> Exercise instructions
The answer must be an exact copy of the records, with every picture removed.

> Object matching data
_ _ _
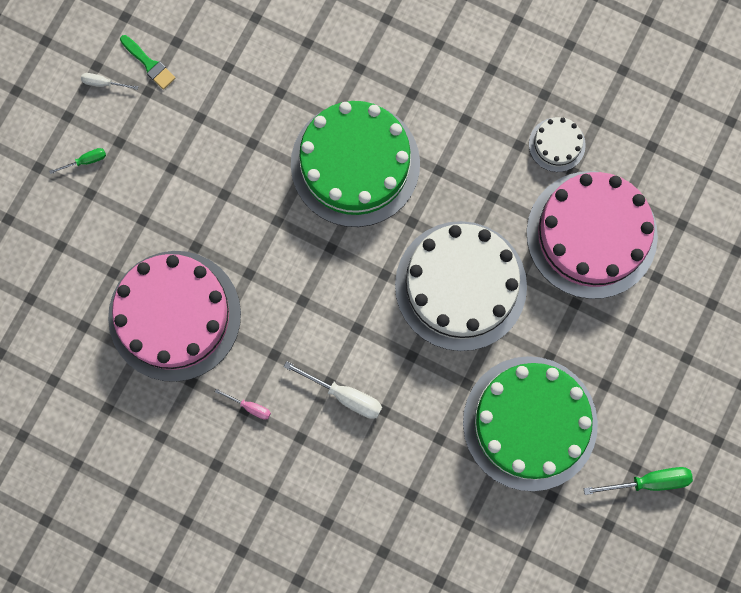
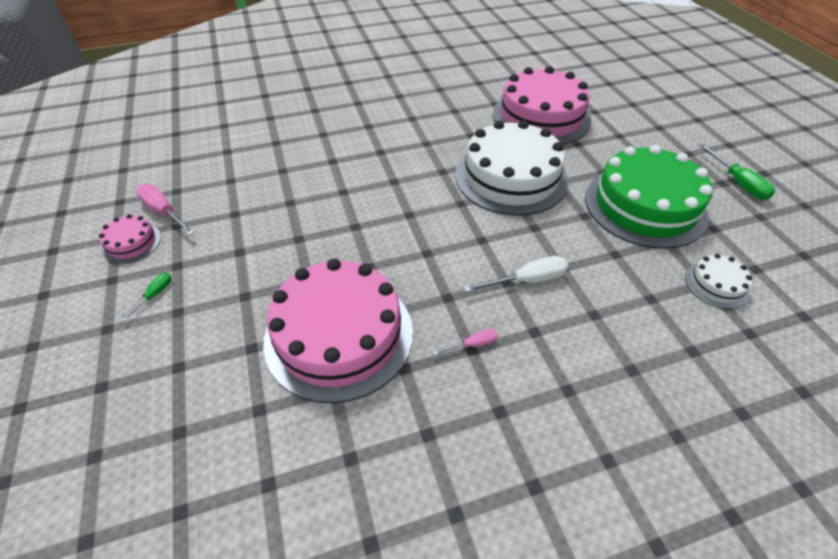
camera: 45 degrees left, 30 degrees down
(103, 83) = (131, 243): white screwdriver -> pink cake
(149, 64) = (164, 212): green brush -> pink screwdriver
(355, 164) = (373, 170): green cake -> none
(557, 144) = (472, 100): white cake -> white cake (716, 284)
(648, 481) = (738, 183): green screwdriver -> green screwdriver turned 120 degrees clockwise

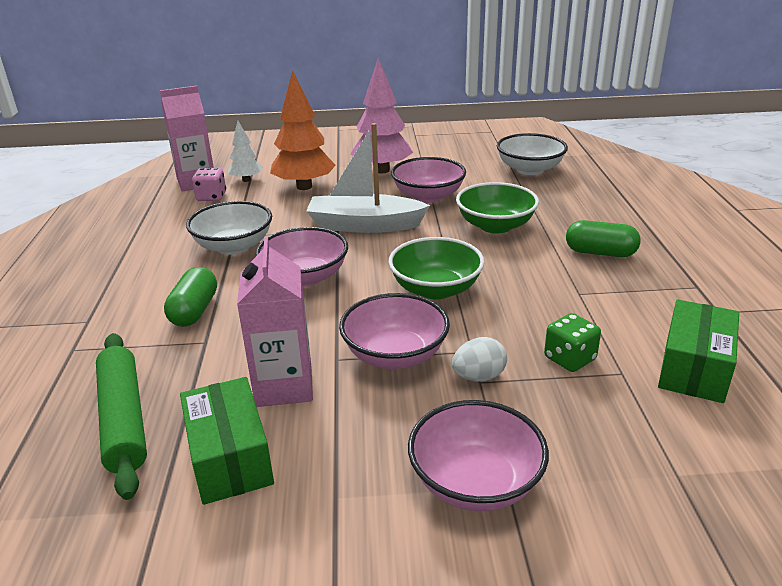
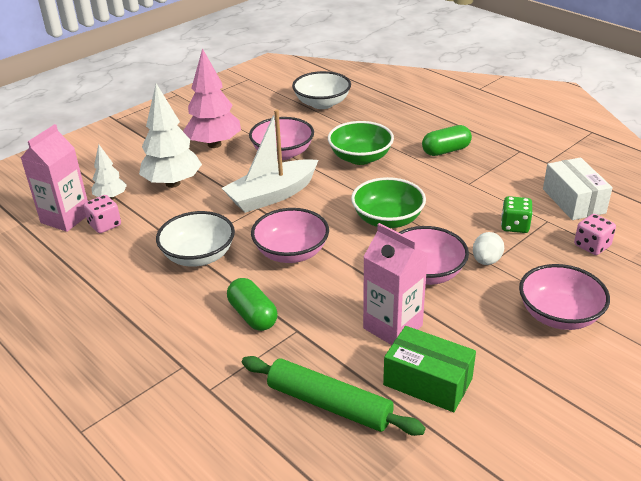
camera: 40 degrees left, 5 degrees up
(304, 186) = (173, 183): orange tree -> white tree
(643, 430) = (592, 246): none -> pink dice
(694, 368) = (573, 201): green box -> white box

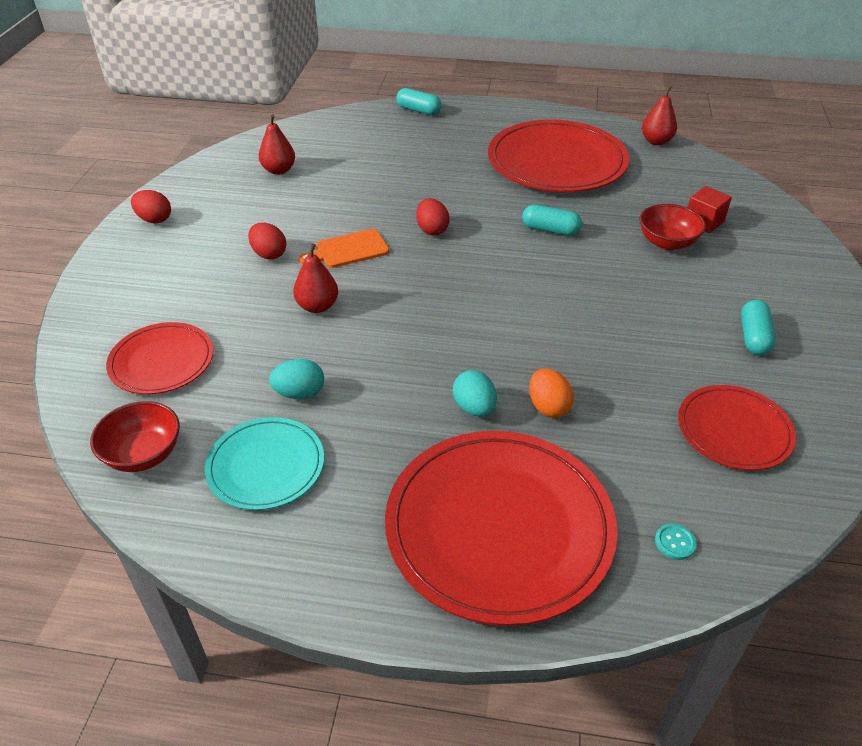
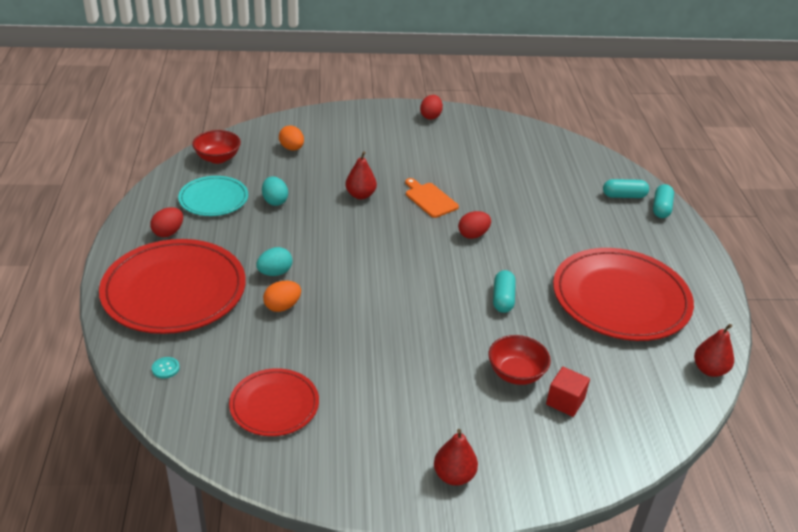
camera: 75 degrees right, 5 degrees down
(162, 361) = (292, 148): red plate -> orange egg
(269, 254) = (411, 167): red egg -> red egg (168, 232)
(279, 170) = (518, 153): red pear -> red pear (454, 476)
(753, 337) = (392, 426): turquoise capsule -> turquoise capsule (624, 196)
_ _ _
> Solved problem
camera: 45 degrees left, 30 degrees down
(103, 83) = (131, 243): white screwdriver -> pink cake
(149, 64) = (164, 212): green brush -> pink screwdriver
(355, 164) = (373, 170): green cake -> none
(557, 144) = (472, 100): white cake -> white cake (716, 284)
(648, 481) = (738, 183): green screwdriver -> green screwdriver turned 120 degrees clockwise

camera: 40 degrees left, 5 degrees up
(304, 186) = (173, 183): orange tree -> white tree
(643, 430) = (592, 246): none -> pink dice
(694, 368) = (573, 201): green box -> white box

camera: 75 degrees right, 5 degrees down
(162, 361) = (292, 148): red plate -> orange egg
(269, 254) = (411, 167): red egg -> red egg (168, 232)
(279, 170) = (518, 153): red pear -> red pear (454, 476)
(753, 337) = (392, 426): turquoise capsule -> turquoise capsule (624, 196)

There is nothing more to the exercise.